#### [TASK REQUIREMENTS]
Going through the entries, how many lines include the string "lorry"? Answer only with the number.

##### RECORDS FOR THIS EXERCISE #####

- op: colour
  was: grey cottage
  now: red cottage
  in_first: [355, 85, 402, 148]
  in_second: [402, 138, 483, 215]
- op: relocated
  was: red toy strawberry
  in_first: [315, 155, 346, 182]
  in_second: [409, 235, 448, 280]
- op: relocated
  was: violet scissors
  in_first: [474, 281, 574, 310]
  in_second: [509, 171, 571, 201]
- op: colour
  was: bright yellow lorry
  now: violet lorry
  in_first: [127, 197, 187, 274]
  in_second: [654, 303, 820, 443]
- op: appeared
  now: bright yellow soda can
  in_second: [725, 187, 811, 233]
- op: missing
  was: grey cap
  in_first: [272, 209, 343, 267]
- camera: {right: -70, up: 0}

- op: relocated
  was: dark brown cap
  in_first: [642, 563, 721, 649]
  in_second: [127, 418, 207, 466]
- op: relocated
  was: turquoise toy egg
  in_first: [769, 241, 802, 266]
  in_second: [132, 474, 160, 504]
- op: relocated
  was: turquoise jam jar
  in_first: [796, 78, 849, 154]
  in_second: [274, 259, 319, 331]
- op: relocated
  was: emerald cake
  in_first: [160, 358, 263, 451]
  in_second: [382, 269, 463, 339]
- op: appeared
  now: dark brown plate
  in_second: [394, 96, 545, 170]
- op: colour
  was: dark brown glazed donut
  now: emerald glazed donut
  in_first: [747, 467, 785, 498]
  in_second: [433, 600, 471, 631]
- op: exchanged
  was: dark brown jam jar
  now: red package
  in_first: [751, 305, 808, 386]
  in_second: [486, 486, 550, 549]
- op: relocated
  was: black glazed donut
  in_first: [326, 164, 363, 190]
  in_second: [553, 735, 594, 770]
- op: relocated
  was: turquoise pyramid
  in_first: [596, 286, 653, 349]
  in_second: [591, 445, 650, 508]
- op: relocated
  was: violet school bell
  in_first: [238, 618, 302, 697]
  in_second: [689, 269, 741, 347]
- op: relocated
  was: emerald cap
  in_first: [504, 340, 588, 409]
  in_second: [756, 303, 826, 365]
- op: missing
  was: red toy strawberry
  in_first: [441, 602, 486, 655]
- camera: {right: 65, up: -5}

#####
##### RECORDS FOR THIS EXERCISE #####

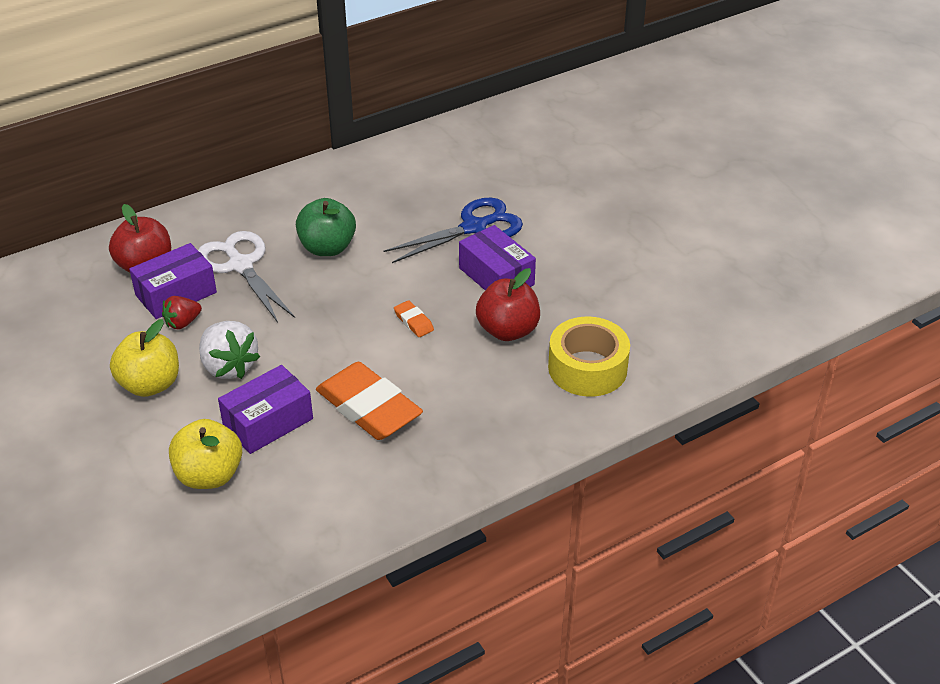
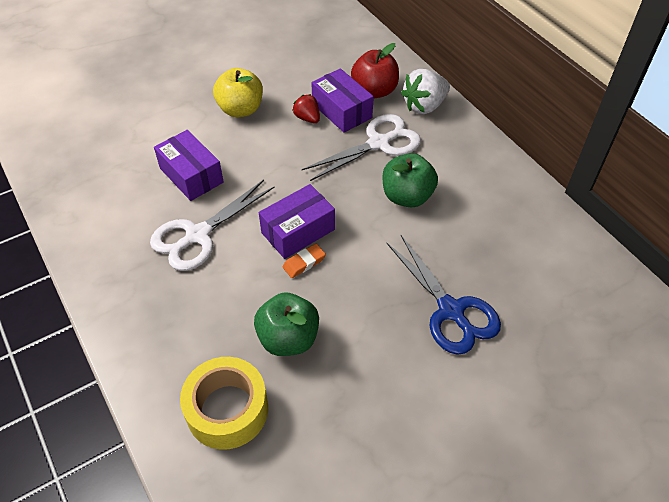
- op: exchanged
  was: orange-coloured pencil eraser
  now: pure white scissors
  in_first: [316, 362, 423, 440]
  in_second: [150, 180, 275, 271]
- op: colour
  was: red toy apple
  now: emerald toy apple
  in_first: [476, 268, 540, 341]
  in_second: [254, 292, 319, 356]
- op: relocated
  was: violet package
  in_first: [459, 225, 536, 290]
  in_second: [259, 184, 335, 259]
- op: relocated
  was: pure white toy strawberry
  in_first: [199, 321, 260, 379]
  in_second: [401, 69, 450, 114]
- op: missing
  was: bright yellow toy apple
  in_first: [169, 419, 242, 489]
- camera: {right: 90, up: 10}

#####

#### [YOUR SOLUTION]
2